* [What is expected]: Reproduce the entries below exactly, but only from the line containing "camera: 165 degrees right, 5 degrees down" to the line containing "(881, 211) = (207, 511): brown", inclusive.

* [Exercise input]:
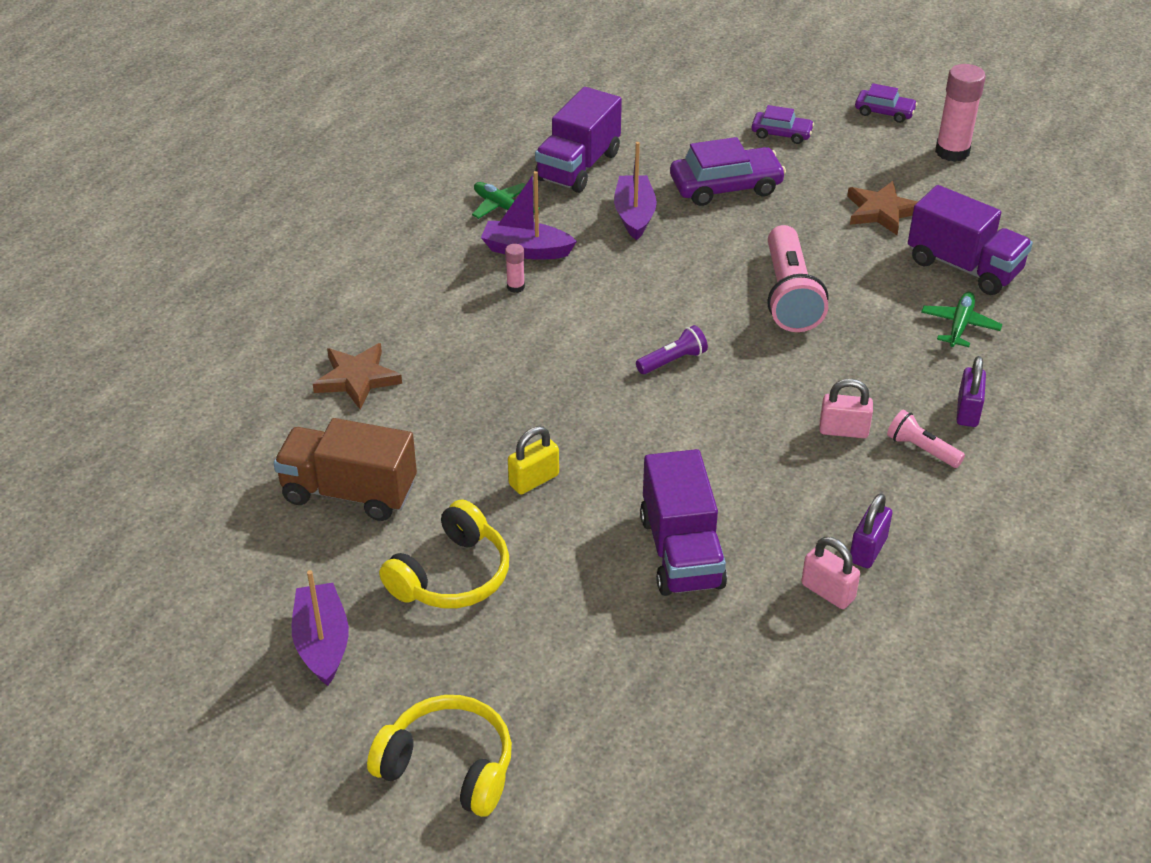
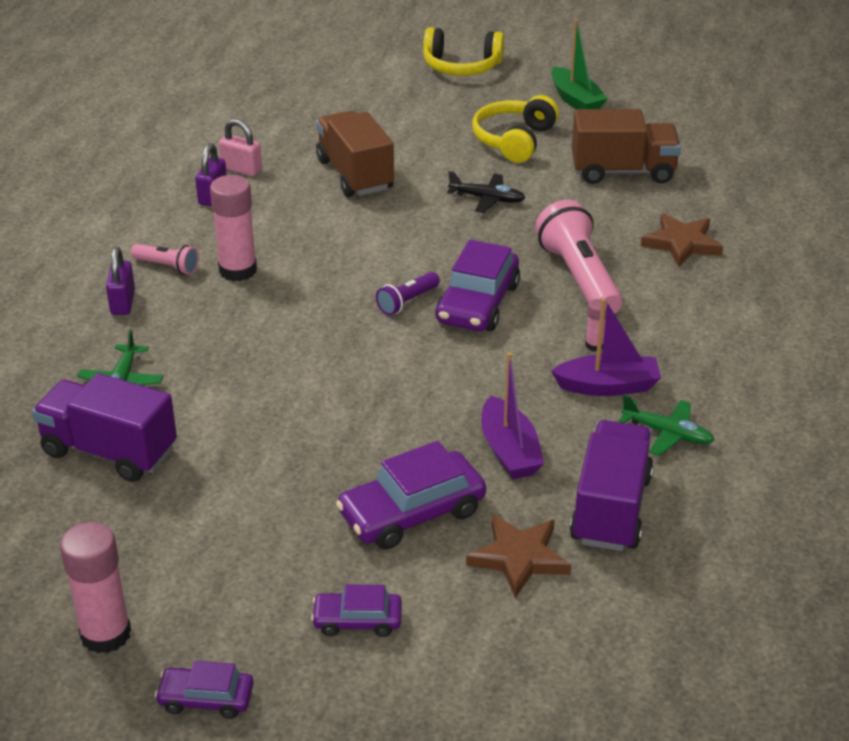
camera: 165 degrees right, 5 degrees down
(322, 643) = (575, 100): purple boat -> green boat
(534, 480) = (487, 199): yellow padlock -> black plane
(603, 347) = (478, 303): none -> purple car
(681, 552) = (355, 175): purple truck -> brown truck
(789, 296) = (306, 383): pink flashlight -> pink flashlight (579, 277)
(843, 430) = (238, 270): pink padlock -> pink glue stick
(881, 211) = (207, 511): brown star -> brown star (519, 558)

---

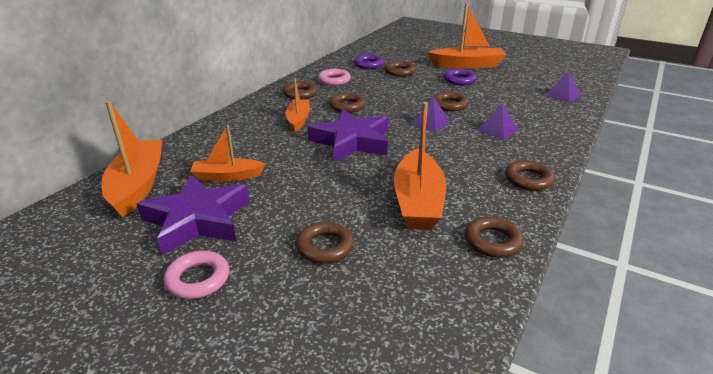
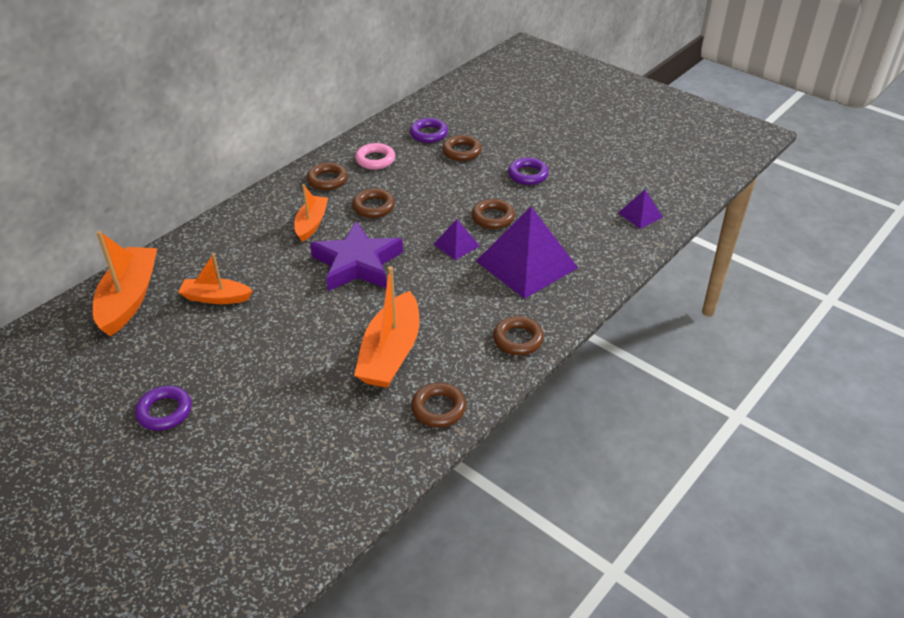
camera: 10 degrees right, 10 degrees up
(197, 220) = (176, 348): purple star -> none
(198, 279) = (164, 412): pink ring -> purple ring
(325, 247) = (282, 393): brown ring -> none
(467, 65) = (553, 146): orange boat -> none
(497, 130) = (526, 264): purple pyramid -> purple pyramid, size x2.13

--

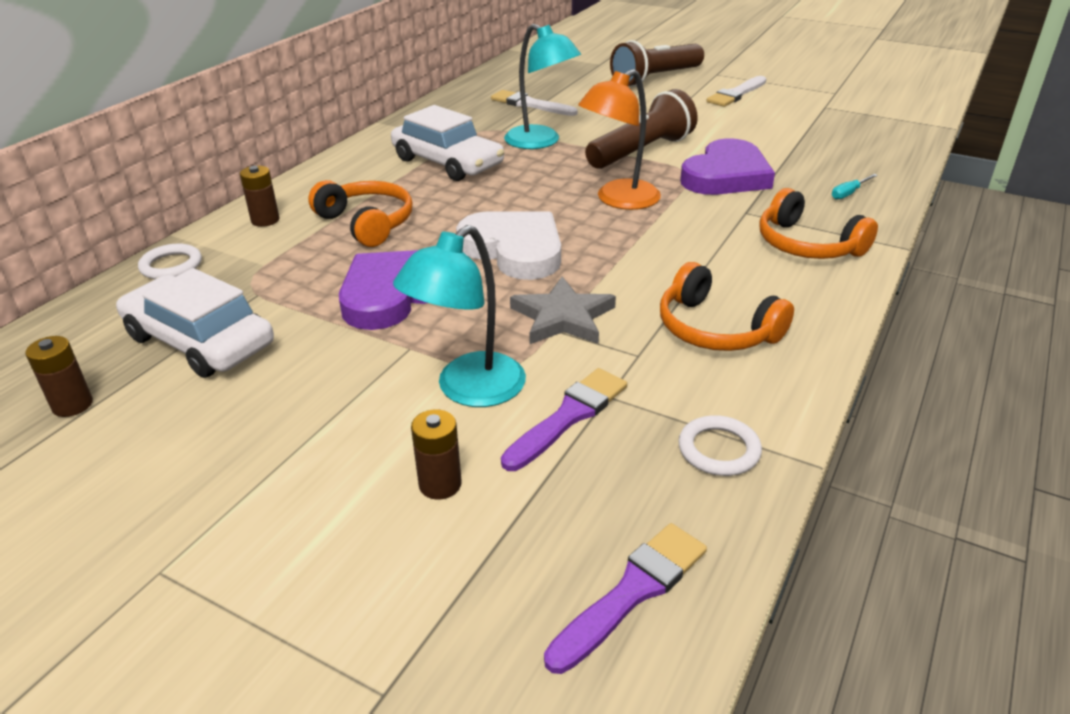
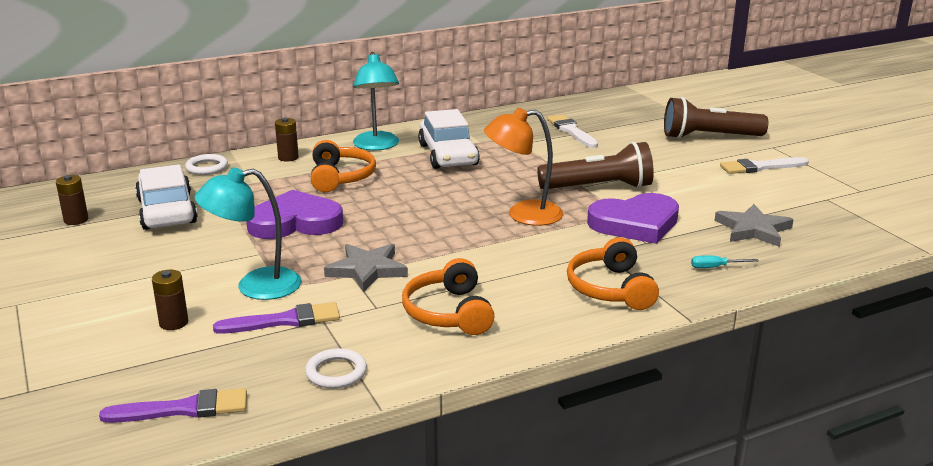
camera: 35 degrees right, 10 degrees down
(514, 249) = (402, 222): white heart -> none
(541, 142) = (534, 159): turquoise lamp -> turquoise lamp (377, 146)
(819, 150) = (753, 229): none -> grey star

* [Response to this task]:
camera: 165 degrees right, 5 degrees down
(322, 643) = (575, 100): purple boat -> green boat
(534, 480) = (487, 199): yellow padlock -> black plane
(603, 347) = (478, 303): none -> purple car
(681, 552) = (355, 175): purple truck -> brown truck
(789, 296) = (306, 383): pink flashlight -> pink flashlight (579, 277)
(843, 430) = (238, 270): pink padlock -> pink glue stick
(881, 211) = (207, 511): brown star -> brown star (519, 558)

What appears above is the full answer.